== PROVIDED MATERIAL ==

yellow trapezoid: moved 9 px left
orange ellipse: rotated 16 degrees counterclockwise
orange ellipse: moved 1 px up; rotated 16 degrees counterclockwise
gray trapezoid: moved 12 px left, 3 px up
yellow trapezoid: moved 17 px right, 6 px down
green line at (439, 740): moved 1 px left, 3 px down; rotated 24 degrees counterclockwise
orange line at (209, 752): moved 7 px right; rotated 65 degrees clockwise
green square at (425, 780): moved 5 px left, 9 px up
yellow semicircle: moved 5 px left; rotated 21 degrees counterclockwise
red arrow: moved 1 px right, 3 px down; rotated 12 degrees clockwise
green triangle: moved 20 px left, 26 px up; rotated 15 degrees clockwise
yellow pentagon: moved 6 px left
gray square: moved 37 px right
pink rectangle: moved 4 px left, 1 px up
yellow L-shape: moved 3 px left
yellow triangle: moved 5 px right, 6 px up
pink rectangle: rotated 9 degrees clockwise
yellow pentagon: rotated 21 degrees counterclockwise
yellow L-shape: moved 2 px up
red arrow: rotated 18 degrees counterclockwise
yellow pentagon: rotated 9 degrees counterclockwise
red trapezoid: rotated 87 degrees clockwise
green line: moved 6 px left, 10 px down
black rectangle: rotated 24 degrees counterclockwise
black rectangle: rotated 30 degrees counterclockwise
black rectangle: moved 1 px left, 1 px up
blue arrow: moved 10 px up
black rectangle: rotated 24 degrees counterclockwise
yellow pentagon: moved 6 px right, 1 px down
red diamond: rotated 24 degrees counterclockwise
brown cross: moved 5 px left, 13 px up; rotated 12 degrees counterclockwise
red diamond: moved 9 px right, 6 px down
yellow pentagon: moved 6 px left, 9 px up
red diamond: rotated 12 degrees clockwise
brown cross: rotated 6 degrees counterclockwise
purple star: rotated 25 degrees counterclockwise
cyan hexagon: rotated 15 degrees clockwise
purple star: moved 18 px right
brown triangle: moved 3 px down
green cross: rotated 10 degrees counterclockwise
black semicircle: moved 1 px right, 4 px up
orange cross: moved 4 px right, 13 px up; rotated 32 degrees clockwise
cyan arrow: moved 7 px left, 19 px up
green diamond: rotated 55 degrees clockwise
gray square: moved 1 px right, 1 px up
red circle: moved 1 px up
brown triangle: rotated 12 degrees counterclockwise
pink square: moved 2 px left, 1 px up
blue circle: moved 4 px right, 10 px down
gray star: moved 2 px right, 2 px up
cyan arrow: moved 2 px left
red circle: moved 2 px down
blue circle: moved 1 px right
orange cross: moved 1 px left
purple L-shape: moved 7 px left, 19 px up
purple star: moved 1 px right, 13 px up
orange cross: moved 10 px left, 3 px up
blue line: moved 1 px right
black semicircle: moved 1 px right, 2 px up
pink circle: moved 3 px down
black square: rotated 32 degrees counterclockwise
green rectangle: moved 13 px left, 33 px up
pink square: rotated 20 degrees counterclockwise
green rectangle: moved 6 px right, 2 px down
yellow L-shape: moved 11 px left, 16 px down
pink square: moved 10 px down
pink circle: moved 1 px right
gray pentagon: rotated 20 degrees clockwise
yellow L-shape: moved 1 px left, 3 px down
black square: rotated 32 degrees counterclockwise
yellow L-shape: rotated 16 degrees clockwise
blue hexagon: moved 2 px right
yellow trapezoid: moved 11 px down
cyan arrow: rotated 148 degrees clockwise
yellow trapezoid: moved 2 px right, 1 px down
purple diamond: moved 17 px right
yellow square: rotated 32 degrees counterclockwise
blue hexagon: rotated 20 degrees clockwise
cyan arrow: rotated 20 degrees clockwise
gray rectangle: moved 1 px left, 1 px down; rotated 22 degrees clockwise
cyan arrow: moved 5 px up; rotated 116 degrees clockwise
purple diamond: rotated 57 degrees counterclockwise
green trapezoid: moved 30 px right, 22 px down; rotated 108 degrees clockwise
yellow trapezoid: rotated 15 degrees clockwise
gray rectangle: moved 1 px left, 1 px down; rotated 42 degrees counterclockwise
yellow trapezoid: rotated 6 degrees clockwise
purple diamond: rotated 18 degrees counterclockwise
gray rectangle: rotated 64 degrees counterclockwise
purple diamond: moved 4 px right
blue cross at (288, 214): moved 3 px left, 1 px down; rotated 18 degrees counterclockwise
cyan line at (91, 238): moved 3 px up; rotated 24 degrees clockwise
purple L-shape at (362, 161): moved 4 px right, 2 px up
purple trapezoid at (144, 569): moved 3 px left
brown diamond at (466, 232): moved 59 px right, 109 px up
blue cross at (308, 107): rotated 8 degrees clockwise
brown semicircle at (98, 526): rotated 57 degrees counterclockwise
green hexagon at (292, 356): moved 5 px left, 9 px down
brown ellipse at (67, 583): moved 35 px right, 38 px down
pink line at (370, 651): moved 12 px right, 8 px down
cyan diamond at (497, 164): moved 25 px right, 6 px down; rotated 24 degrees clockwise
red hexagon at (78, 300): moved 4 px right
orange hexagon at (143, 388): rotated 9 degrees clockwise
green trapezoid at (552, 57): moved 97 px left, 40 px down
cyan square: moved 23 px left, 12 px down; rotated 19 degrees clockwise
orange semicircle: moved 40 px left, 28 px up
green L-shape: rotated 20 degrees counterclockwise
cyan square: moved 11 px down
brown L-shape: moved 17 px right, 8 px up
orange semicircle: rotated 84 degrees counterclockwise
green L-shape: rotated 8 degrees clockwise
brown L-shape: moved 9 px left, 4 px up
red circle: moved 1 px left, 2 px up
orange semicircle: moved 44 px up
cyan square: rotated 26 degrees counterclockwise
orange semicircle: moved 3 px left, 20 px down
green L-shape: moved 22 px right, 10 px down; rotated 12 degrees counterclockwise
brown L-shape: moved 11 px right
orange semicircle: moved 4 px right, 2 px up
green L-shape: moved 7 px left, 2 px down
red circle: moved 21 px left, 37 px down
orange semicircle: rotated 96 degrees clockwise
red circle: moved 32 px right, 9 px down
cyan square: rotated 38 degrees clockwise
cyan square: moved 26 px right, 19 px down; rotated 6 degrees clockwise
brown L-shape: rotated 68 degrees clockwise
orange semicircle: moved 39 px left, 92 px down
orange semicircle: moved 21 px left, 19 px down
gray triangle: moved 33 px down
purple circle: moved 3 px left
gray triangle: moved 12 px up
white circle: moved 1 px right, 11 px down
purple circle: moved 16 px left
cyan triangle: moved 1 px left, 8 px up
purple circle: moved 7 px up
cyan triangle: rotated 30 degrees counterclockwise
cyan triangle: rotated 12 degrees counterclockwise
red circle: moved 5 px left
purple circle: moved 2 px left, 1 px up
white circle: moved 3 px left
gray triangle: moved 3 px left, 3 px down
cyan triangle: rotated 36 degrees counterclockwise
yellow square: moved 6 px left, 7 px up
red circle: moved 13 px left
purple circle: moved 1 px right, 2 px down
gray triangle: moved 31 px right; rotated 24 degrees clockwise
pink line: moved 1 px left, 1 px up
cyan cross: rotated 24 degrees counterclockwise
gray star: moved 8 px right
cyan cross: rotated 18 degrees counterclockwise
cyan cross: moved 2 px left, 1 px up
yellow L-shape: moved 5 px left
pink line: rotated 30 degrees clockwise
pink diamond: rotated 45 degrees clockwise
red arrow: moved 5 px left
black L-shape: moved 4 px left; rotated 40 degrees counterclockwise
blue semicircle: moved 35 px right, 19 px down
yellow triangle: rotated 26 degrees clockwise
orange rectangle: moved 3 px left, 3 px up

== TASK ==
Copy every line of the material above word for word, without changing anything.

== RESPONSE TO THE EXERCISE ==
yellow trapezoid: moved 9 px left
orange ellipse: rotated 16 degrees counterclockwise
orange ellipse: moved 1 px up; rotated 16 degrees counterclockwise
gray trapezoid: moved 12 px left, 3 px up
yellow trapezoid: moved 17 px right, 6 px down
green line at (439, 740): moved 1 px left, 3 px down; rotated 24 degrees counterclockwise
orange line at (209, 752): moved 7 px right; rotated 65 degrees clockwise
green square at (425, 780): moved 5 px left, 9 px up
yellow semicircle: moved 5 px left; rotated 21 degrees counterclockwise
red arrow: moved 1 px right, 3 px down; rotated 12 degrees clockwise
green triangle: moved 20 px left, 26 px up; rotated 15 degrees clockwise
yellow pentagon: moved 6 px left
gray square: moved 37 px right
pink rectangle: moved 4 px left, 1 px up
yellow L-shape: moved 3 px left
yellow triangle: moved 5 px right, 6 px up
pink rectangle: rotated 9 degrees clockwise
yellow pentagon: rotated 21 degrees counterclockwise
yellow L-shape: moved 2 px up
red arrow: rotated 18 degrees counterclockwise
yellow pentagon: rotated 9 degrees counterclockwise
red trapezoid: rotated 87 degrees clockwise
green line: moved 6 px left, 10 px down
black rectangle: rotated 24 degrees counterclockwise
black rectangle: rotated 30 degrees counterclockwise
black rectangle: moved 1 px left, 1 px up
blue arrow: moved 10 px up
black rectangle: rotated 24 degrees counterclockwise
yellow pentagon: moved 6 px right, 1 px down
red diamond: rotated 24 degrees counterclockwise
brown cross: moved 5 px left, 13 px up; rotated 12 degrees counterclockwise
red diamond: moved 9 px right, 6 px down
yellow pentagon: moved 6 px left, 9 px up
red diamond: rotated 12 degrees clockwise
brown cross: rotated 6 degrees counterclockwise
purple star: rotated 25 degrees counterclockwise
cyan hexagon: rotated 15 degrees clockwise
purple star: moved 18 px right
brown triangle: moved 3 px down
green cross: rotated 10 degrees counterclockwise
black semicircle: moved 1 px right, 4 px up
orange cross: moved 4 px right, 13 px up; rotated 32 degrees clockwise
cyan arrow: moved 7 px left, 19 px up
green diamond: rotated 55 degrees clockwise
gray square: moved 1 px right, 1 px up
red circle: moved 1 px up
brown triangle: rotated 12 degrees counterclockwise
pink square: moved 2 px left, 1 px up
blue circle: moved 4 px right, 10 px down
gray star: moved 2 px right, 2 px up
cyan arrow: moved 2 px left
red circle: moved 2 px down
blue circle: moved 1 px right
orange cross: moved 1 px left
purple L-shape: moved 7 px left, 19 px up
purple star: moved 1 px right, 13 px up
orange cross: moved 10 px left, 3 px up
blue line: moved 1 px right
black semicircle: moved 1 px right, 2 px up
pink circle: moved 3 px down
black square: rotated 32 degrees counterclockwise
green rectangle: moved 13 px left, 33 px up
pink square: rotated 20 degrees counterclockwise
green rectangle: moved 6 px right, 2 px down
yellow L-shape: moved 11 px left, 16 px down
pink square: moved 10 px down
pink circle: moved 1 px right
gray pentagon: rotated 20 degrees clockwise
yellow L-shape: moved 1 px left, 3 px down
black square: rotated 32 degrees counterclockwise
yellow L-shape: rotated 16 degrees clockwise
blue hexagon: moved 2 px right
yellow trapezoid: moved 11 px down
cyan arrow: rotated 148 degrees clockwise
yellow trapezoid: moved 2 px right, 1 px down
purple diamond: moved 17 px right
yellow square: rotated 32 degrees counterclockwise
blue hexagon: rotated 20 degrees clockwise
cyan arrow: rotated 20 degrees clockwise
gray rectangle: moved 1 px left, 1 px down; rotated 22 degrees clockwise
cyan arrow: moved 5 px up; rotated 116 degrees clockwise
purple diamond: rotated 57 degrees counterclockwise
green trapezoid: moved 30 px right, 22 px down; rotated 108 degrees clockwise
yellow trapezoid: rotated 15 degrees clockwise
gray rectangle: moved 1 px left, 1 px down; rotated 42 degrees counterclockwise
yellow trapezoid: rotated 6 degrees clockwise
purple diamond: rotated 18 degrees counterclockwise
gray rectangle: rotated 64 degrees counterclockwise
purple diamond: moved 4 px right
blue cross at (288, 214): moved 3 px left, 1 px down; rotated 18 degrees counterclockwise
cyan line at (91, 238): moved 3 px up; rotated 24 degrees clockwise
purple L-shape at (362, 161): moved 4 px right, 2 px up
purple trapezoid at (144, 569): moved 3 px left
brown diamond at (466, 232): moved 59 px right, 109 px up
blue cross at (308, 107): rotated 8 degrees clockwise
brown semicircle at (98, 526): rotated 57 degrees counterclockwise
green hexagon at (292, 356): moved 5 px left, 9 px down
brown ellipse at (67, 583): moved 35 px right, 38 px down
pink line at (370, 651): moved 12 px right, 8 px down
cyan diamond at (497, 164): moved 25 px right, 6 px down; rotated 24 degrees clockwise
red hexagon at (78, 300): moved 4 px right
orange hexagon at (143, 388): rotated 9 degrees clockwise
green trapezoid at (552, 57): moved 97 px left, 40 px down
cyan square: moved 23 px left, 12 px down; rotated 19 degrees clockwise
orange semicircle: moved 40 px left, 28 px up
green L-shape: rotated 20 degrees counterclockwise
cyan square: moved 11 px down
brown L-shape: moved 17 px right, 8 px up
orange semicircle: rotated 84 degrees counterclockwise
green L-shape: rotated 8 degrees clockwise
brown L-shape: moved 9 px left, 4 px up
red circle: moved 1 px left, 2 px up
orange semicircle: moved 44 px up
cyan square: rotated 26 degrees counterclockwise
orange semicircle: moved 3 px left, 20 px down
green L-shape: moved 22 px right, 10 px down; rotated 12 degrees counterclockwise
brown L-shape: moved 11 px right
orange semicircle: moved 4 px right, 2 px up
green L-shape: moved 7 px left, 2 px down
red circle: moved 21 px left, 37 px down
orange semicircle: rotated 96 degrees clockwise
red circle: moved 32 px right, 9 px down
cyan square: rotated 38 degrees clockwise
cyan square: moved 26 px right, 19 px down; rotated 6 degrees clockwise
brown L-shape: rotated 68 degrees clockwise
orange semicircle: moved 39 px left, 92 px down
orange semicircle: moved 21 px left, 19 px down
gray triangle: moved 33 px down
purple circle: moved 3 px left
gray triangle: moved 12 px up
white circle: moved 1 px right, 11 px down
purple circle: moved 16 px left
cyan triangle: moved 1 px left, 8 px up
purple circle: moved 7 px up
cyan triangle: rotated 30 degrees counterclockwise
cyan triangle: rotated 12 degrees counterclockwise
red circle: moved 5 px left
purple circle: moved 2 px left, 1 px up
white circle: moved 3 px left
gray triangle: moved 3 px left, 3 px down
cyan triangle: rotated 36 degrees counterclockwise
yellow square: moved 6 px left, 7 px up
red circle: moved 13 px left
purple circle: moved 1 px right, 2 px down
gray triangle: moved 31 px right; rotated 24 degrees clockwise
pink line: moved 1 px left, 1 px up
cyan cross: rotated 24 degrees counterclockwise
gray star: moved 8 px right
cyan cross: rotated 18 degrees counterclockwise
cyan cross: moved 2 px left, 1 px up
yellow L-shape: moved 5 px left
pink line: rotated 30 degrees clockwise
pink diamond: rotated 45 degrees clockwise
red arrow: moved 5 px left
black L-shape: moved 4 px left; rotated 40 degrees counterclockwise
blue semicircle: moved 35 px right, 19 px down
yellow triangle: rotated 26 degrees clockwise
orange rectangle: moved 3 px left, 3 px up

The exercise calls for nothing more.